AIM OF THE EXERCISE:
Go through the records below and copy out every line that contains the word "semicircle".

SOURCE DATA:
====

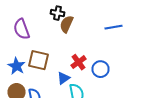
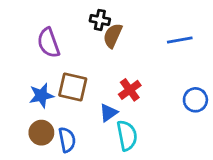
blue star: (16, 66) -> (41, 96), turned 30
blue circle: (100, 69) -> (195, 100), moved

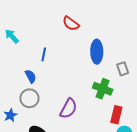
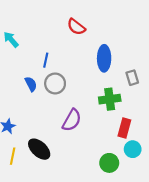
green cross: (103, 89) -> (110, 99), turned -30
gray circle: (29, 98) -> (55, 83), moved

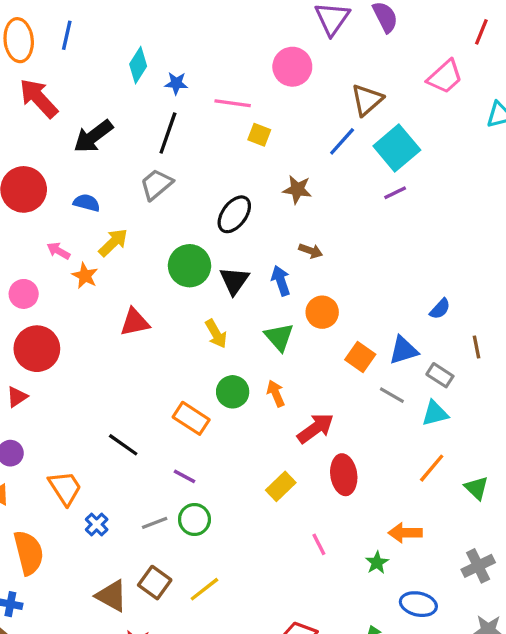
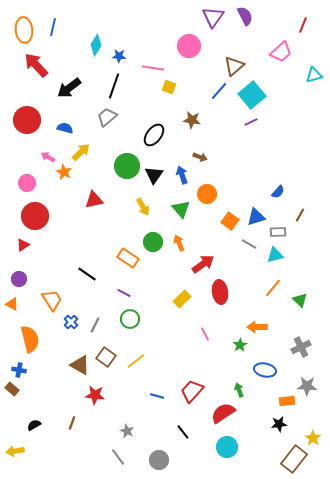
brown line: (476, 347) -> (300, 215), turned 40
gray rectangle: (440, 375) -> (278, 232), turned -35
gray line: (155, 523) -> (95, 325), moved, turned -42

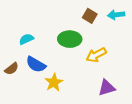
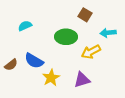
cyan arrow: (116, 15) -> (108, 33), moved
cyan semicircle: (26, 39) -> (25, 26), moved
purple triangle: (107, 88) -> (82, 80), moved

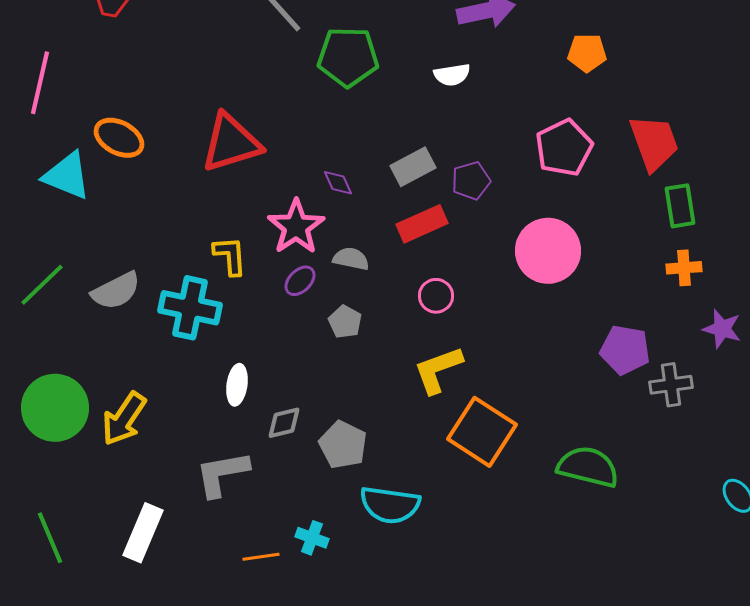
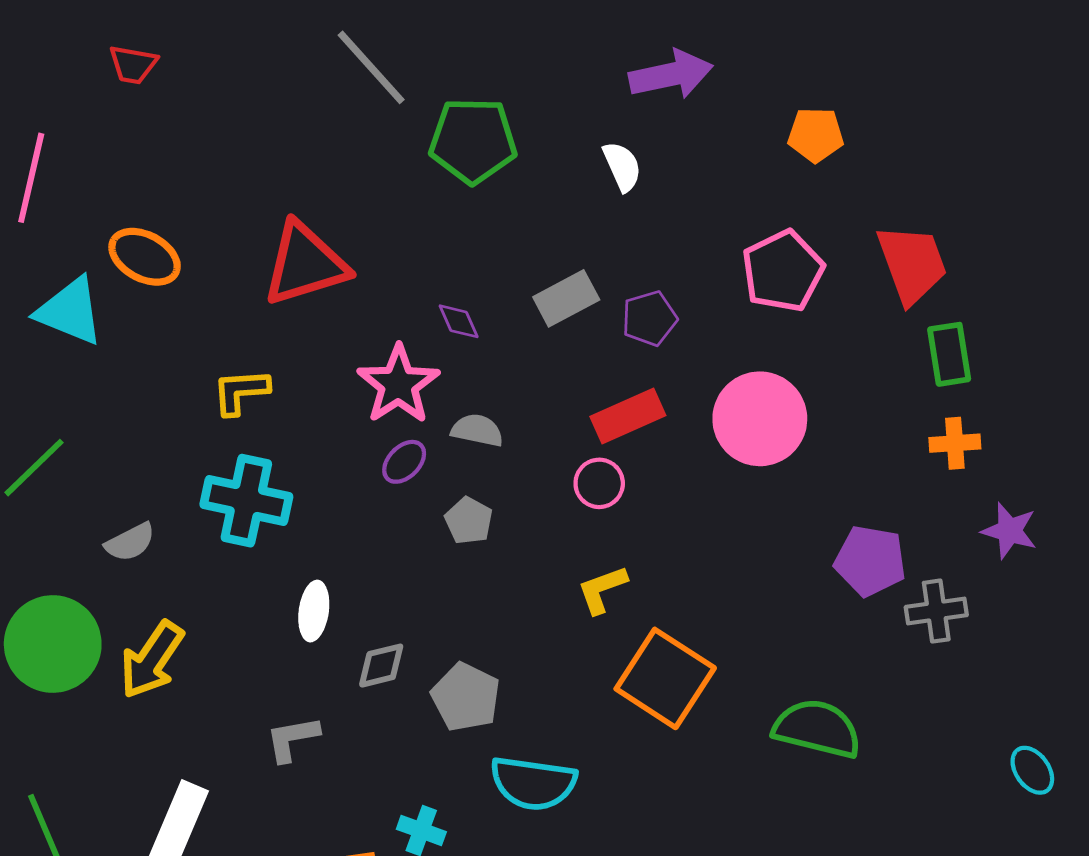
white semicircle: (452, 75) -> (622, 166), turned -105
red rectangle: (422, 224) -> (628, 416), moved
yellow L-shape: (230, 256) -> (241, 392), moved, turned -90
gray semicircle: (116, 291) -> (130, 542), moved, size x0.7
yellow L-shape: (438, 370) -> (602, 590), size x0.7
gray L-shape: (222, 474) -> (292, 739), size x0.7

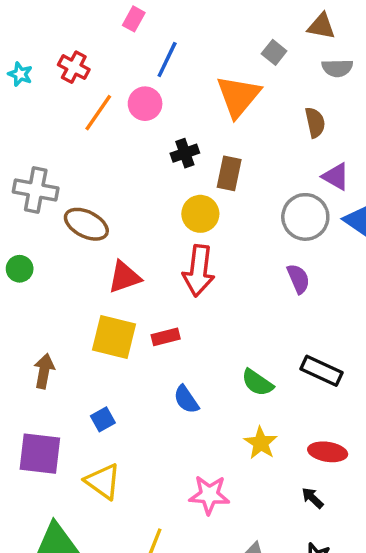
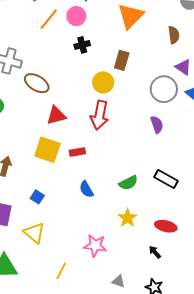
black cross: (185, 153) -> (82, 45), moved
green semicircle: (257, 383) -> (128, 183), turned -66
blue square: (103, 419) -> (37, 197), turned -32

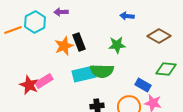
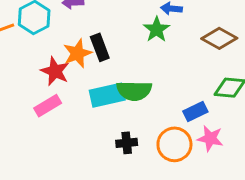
green star: (117, 45) -> (157, 29), moved, turned -30
red star: (29, 85) -> (55, 71), moved
blue rectangle: (143, 85) -> (195, 112), turned -56

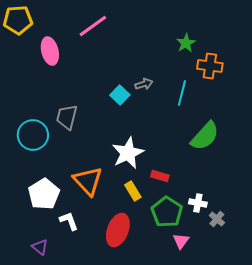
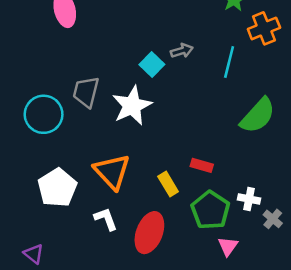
orange cross: (210, 66) -> (264, 28), turned -30
white star: (128, 153) -> (132, 106), moved
white L-shape: (69, 221) -> (106, 219), moved
purple triangle: (40, 247) -> (34, 254), moved

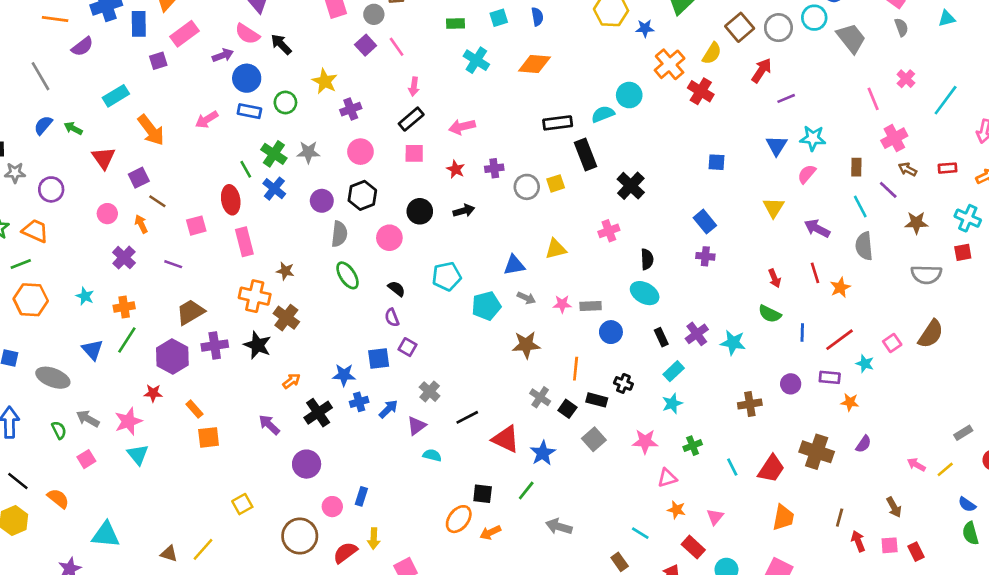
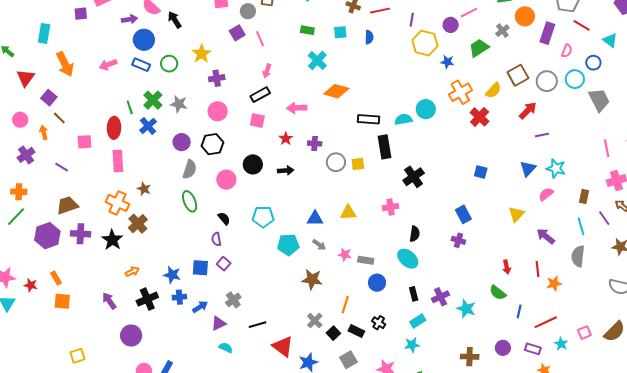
orange diamond: (534, 64) -> (336, 91), moved
cyan rectangle: (116, 96) -> (44, 33), turned -60
purple square: (139, 178) -> (49, 98), turned -35
red star: (153, 393) -> (31, 285), moved

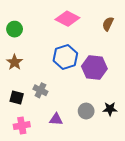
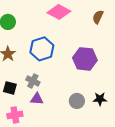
blue hexagon: (65, 57) -> (42, 49), moved
purple triangle: (56, 119) -> (37, 99), moved

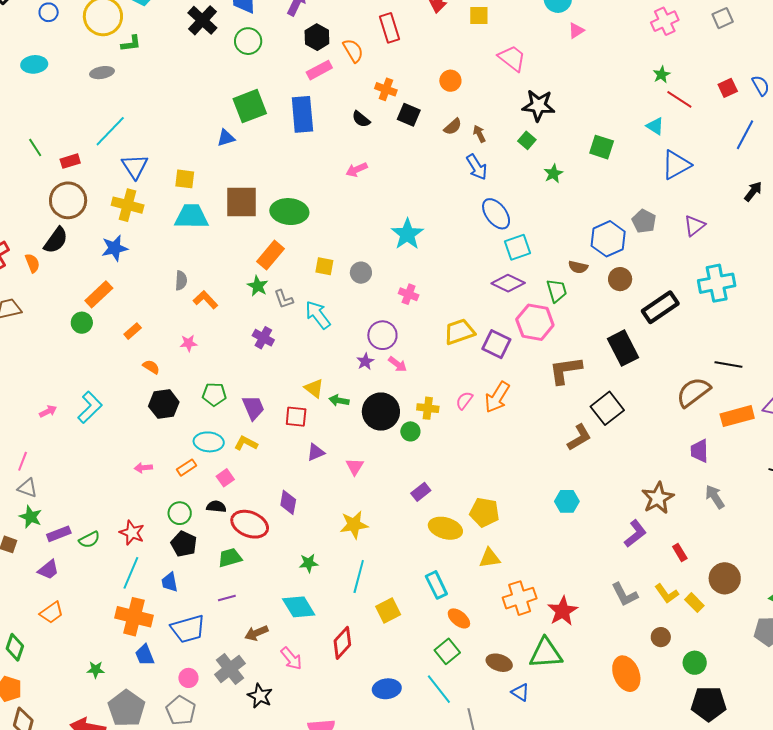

====

EXERCISE OUTPUT:
cyan semicircle: (26, 39) -> (25, 26), moved
white semicircle: (452, 75) -> (622, 166), turned -105
gray semicircle: (116, 291) -> (130, 542), moved, size x0.7
green semicircle: (257, 383) -> (128, 183), turned -66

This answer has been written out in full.